Records from a data source:
+--

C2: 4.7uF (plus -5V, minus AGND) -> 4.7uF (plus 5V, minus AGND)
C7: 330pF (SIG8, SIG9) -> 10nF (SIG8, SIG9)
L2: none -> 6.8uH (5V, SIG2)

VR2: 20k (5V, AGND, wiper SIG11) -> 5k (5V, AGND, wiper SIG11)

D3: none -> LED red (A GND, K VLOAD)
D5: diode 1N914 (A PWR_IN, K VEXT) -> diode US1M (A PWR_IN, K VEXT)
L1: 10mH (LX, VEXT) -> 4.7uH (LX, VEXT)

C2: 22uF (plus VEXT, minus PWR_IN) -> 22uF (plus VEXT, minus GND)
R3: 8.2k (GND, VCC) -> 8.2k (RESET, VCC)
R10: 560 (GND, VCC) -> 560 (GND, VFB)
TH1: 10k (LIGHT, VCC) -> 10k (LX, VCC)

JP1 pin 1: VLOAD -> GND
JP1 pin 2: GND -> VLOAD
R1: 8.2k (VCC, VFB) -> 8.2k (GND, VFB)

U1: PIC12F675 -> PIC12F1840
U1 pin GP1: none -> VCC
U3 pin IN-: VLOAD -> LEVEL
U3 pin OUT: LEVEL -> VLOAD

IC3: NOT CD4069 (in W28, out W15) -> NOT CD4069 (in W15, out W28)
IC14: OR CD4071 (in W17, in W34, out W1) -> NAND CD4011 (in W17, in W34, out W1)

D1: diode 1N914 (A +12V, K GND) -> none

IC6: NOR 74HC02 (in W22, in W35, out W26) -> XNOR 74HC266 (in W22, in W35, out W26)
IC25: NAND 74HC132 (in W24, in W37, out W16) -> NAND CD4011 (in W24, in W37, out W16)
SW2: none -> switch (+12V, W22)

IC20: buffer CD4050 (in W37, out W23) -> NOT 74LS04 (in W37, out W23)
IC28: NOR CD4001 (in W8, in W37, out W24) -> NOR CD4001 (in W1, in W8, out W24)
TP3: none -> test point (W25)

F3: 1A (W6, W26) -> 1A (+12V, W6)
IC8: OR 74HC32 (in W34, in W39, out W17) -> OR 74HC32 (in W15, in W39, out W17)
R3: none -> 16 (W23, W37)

+--

== PROBLEM TO WORK ON ==
Lines of the data above that include the string "plus" must each be copied.

== WORKED SOLUTION ==
C2: 4.7uF (plus -5V, minus AGND) -> 4.7uF (plus 5V, minus AGND)
C2: 22uF (plus VEXT, minus PWR_IN) -> 22uF (plus VEXT, minus GND)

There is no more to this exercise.